#### EXERCISE DIRECTIONS:
Please find every line in the records below that contains the word "brown", and copy it.

#### Source data:
----

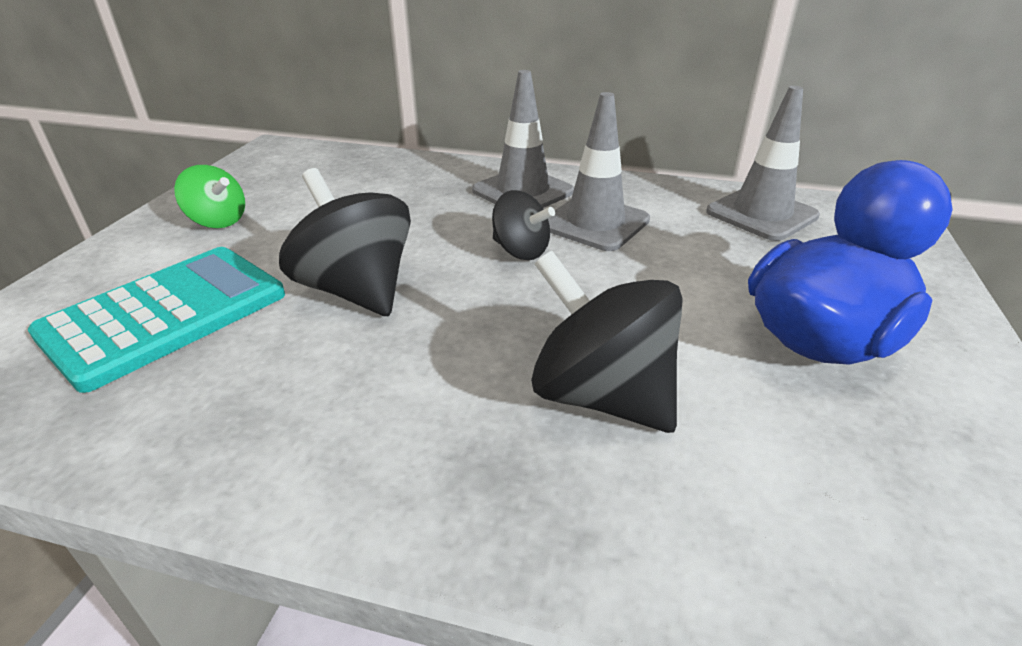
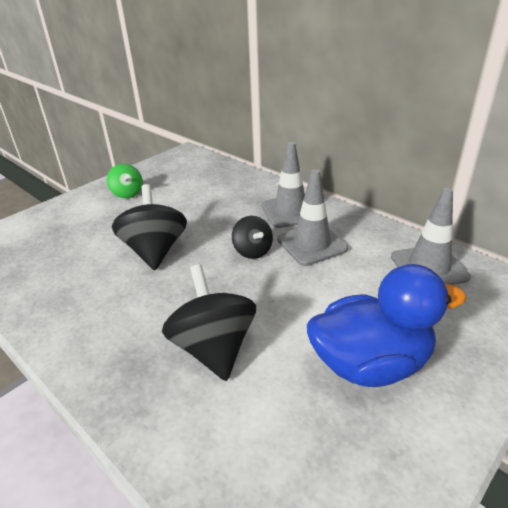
camera: 30 degrees right, 0 degrees up
(165, 314) = (71, 240): turquoise calculator -> none

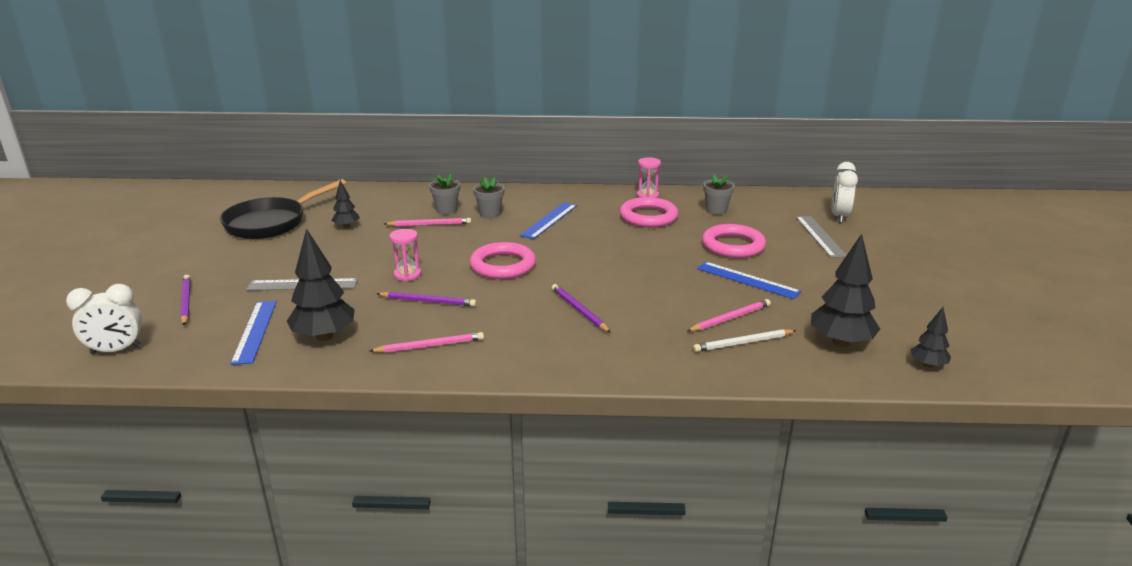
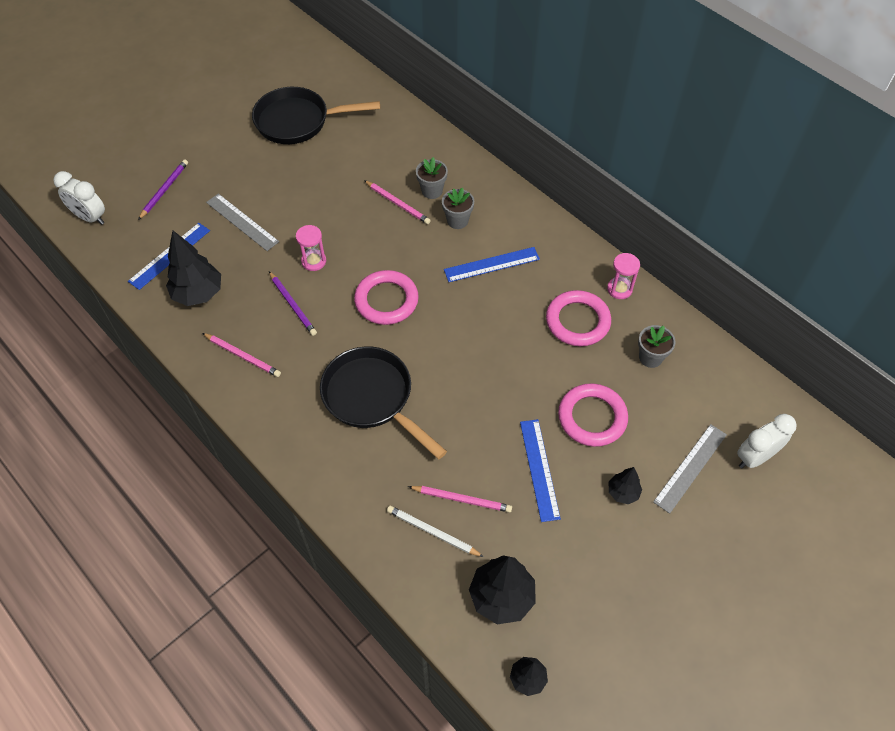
camera: 45 degrees right, 30 degrees up
(346, 226) = (340, 163): black tree -> black tree (622, 492)
(579, 310) = (372, 398): purple pencil -> black pan

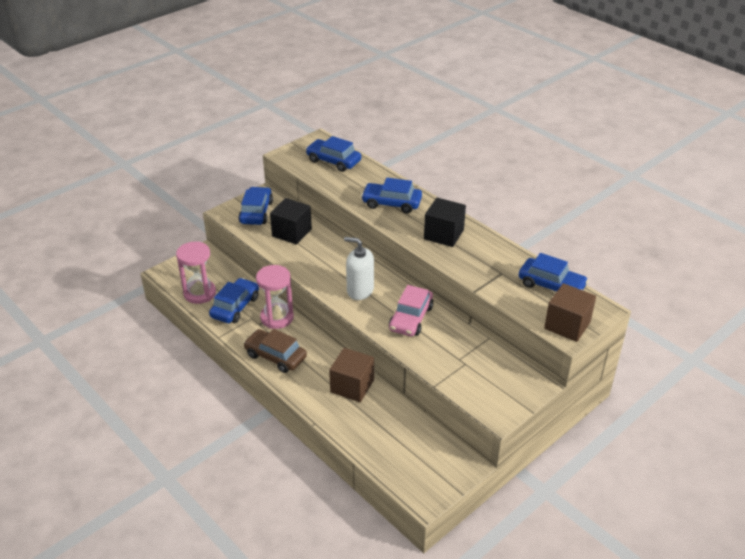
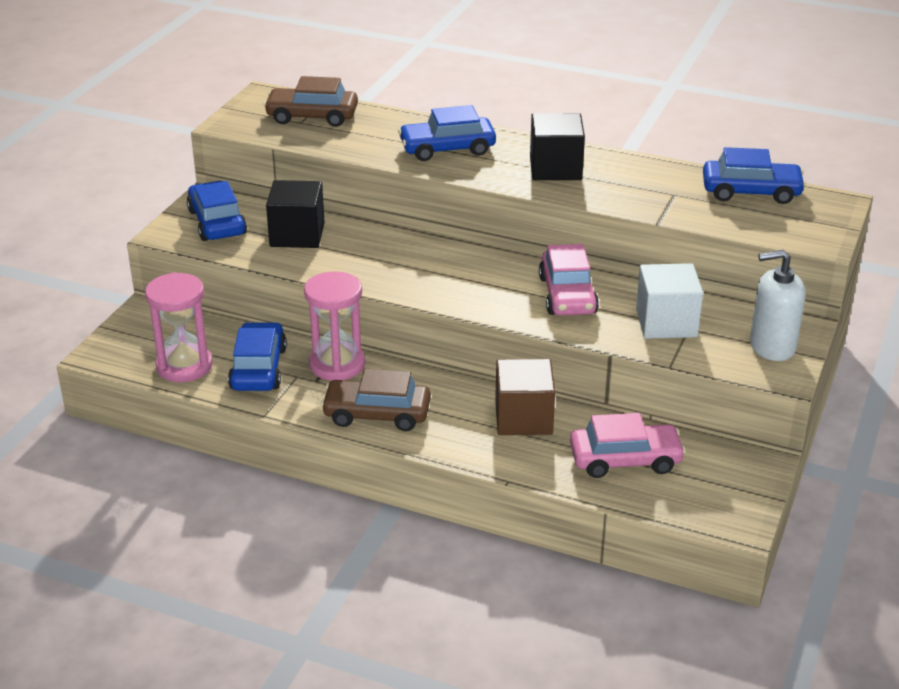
camera: 25 degrees left, 5 degrees down
(333, 161) = (312, 116): blue car -> brown car
(360, 290) = (465, 281): white soap dispenser -> white soap dispenser (772, 346)
(389, 433) = (625, 460): none -> pink car
(454, 356) = (666, 323): none -> white cube
(567, 325) = (811, 230): brown cube -> none

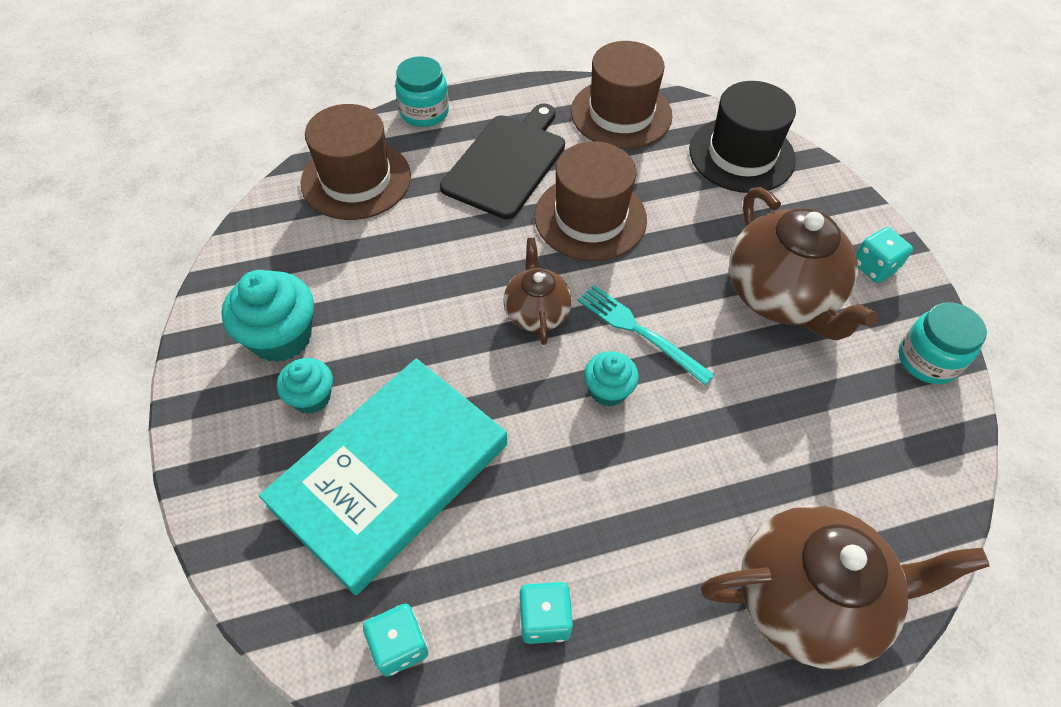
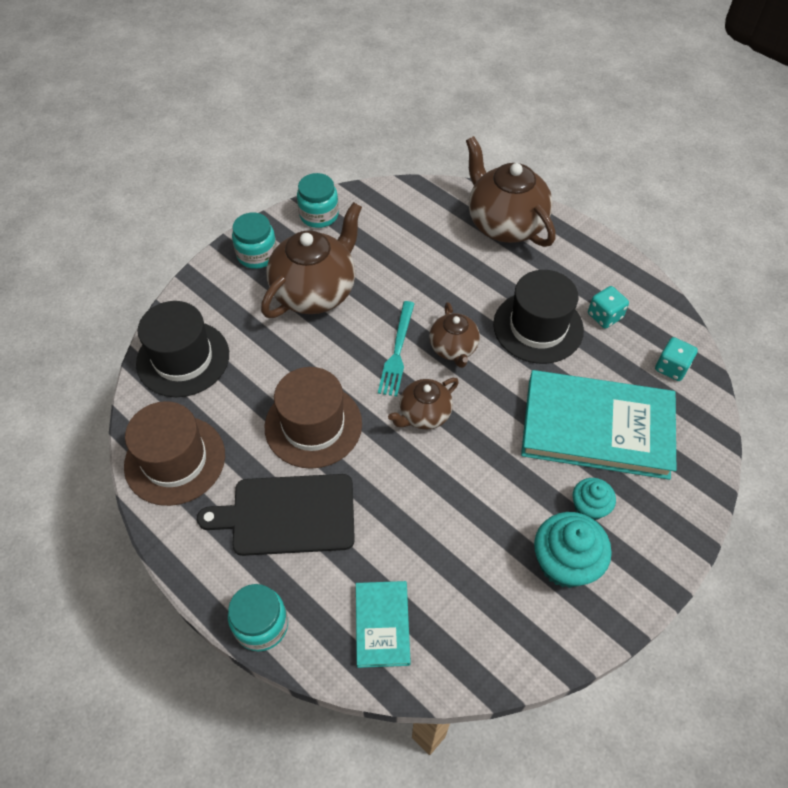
camera: 120 degrees left, 0 degrees up
(356, 179) = (382, 625): brown hat -> turquoise book
(581, 511) = (538, 327): none -> black hat
(608, 390) = (453, 348): turquoise cupcake -> brown teapot
(874, 267) = (257, 255): turquoise dice -> turquoise jar

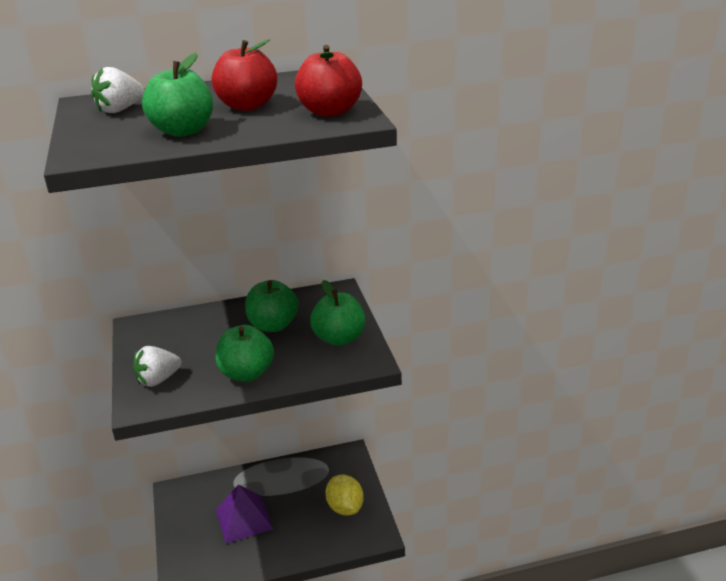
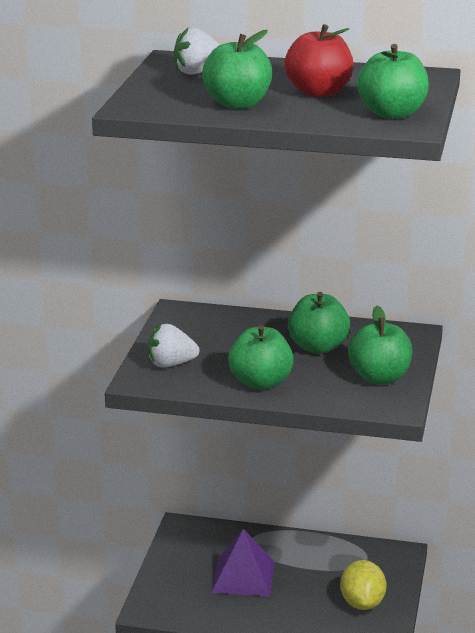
camera: 25 degrees right, 5 degrees down
(330, 112) = (392, 114): red apple -> green apple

----

#### FINAL ANSWER:
(333, 161) = (312, 116): blue car -> brown car
(567, 325) = (811, 230): brown cube -> none
(356, 179) = (382, 625): brown hat -> turquoise book
(608, 390) = (453, 348): turquoise cupcake -> brown teapot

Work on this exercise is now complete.